_Aim of the exercise_:
Using the records below, output the stretch that opens with the line containing "season.png: [30,602,330,763] ->" and closes with the line containing "Invoice Update: [852,254,1070,409]", exactly and including both lines, with nothing more.

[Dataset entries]
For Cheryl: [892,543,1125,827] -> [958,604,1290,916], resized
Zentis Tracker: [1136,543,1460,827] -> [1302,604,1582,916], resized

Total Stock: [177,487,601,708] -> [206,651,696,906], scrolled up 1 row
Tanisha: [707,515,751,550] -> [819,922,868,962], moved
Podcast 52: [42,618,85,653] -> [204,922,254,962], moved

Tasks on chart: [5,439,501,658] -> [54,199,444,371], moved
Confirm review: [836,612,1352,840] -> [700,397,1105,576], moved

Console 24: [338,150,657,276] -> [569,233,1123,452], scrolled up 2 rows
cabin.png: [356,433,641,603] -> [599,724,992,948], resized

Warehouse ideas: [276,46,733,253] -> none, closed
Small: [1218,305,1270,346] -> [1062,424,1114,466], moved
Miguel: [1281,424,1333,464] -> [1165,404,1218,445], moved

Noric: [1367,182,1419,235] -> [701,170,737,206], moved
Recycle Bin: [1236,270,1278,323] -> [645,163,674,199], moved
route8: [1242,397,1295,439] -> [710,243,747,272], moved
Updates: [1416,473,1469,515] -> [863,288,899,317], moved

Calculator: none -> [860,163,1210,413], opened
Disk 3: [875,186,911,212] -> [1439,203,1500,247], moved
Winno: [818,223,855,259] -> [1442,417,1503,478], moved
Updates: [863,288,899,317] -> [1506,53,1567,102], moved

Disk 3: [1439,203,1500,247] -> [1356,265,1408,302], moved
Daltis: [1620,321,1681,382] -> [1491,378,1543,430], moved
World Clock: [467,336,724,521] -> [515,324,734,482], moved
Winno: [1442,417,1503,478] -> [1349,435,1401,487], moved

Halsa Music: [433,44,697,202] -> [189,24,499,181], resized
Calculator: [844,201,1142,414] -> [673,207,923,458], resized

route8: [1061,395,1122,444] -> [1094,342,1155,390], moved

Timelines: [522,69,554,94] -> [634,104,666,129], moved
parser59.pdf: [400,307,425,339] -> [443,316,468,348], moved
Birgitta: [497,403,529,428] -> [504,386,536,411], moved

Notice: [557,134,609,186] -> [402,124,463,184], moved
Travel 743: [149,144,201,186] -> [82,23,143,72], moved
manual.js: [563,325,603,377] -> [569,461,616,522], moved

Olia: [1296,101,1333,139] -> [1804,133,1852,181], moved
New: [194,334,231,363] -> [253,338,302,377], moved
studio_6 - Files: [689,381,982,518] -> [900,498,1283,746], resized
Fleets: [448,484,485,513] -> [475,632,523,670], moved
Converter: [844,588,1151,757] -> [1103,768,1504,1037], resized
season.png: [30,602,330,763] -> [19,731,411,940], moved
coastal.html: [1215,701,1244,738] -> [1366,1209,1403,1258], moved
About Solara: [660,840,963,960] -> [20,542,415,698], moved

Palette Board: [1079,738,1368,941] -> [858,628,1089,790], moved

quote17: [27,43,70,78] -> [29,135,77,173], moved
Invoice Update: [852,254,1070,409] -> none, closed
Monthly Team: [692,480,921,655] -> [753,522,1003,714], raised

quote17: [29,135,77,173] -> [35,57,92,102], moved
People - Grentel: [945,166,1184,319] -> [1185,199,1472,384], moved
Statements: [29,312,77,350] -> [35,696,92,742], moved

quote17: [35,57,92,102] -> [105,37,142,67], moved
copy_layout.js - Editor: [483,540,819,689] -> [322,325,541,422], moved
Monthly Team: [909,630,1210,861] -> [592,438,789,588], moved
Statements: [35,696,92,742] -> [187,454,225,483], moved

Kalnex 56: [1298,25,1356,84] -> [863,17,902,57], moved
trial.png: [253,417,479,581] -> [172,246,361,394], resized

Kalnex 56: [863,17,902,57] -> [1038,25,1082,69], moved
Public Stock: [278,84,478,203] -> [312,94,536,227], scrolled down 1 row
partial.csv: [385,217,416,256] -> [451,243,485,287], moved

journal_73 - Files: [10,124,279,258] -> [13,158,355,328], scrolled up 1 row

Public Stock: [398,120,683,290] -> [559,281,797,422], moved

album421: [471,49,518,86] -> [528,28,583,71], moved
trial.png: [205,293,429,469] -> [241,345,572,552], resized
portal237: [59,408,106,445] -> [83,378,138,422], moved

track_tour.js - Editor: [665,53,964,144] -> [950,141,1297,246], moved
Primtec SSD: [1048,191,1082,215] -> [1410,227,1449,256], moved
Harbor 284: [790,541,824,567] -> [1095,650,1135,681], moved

_Solution_:
season.png: [30,602,330,763] -> [19,731,411,940], moved
coastal.html: [1215,701,1244,738] -> [1366,1209,1403,1258], moved
About Solara: [660,840,963,960] -> [20,542,415,698], moved

Palette Board: [1079,738,1368,941] -> [858,628,1089,790], moved

quote17: [27,43,70,78] -> [29,135,77,173], moved
Invoice Update: [852,254,1070,409] -> none, closed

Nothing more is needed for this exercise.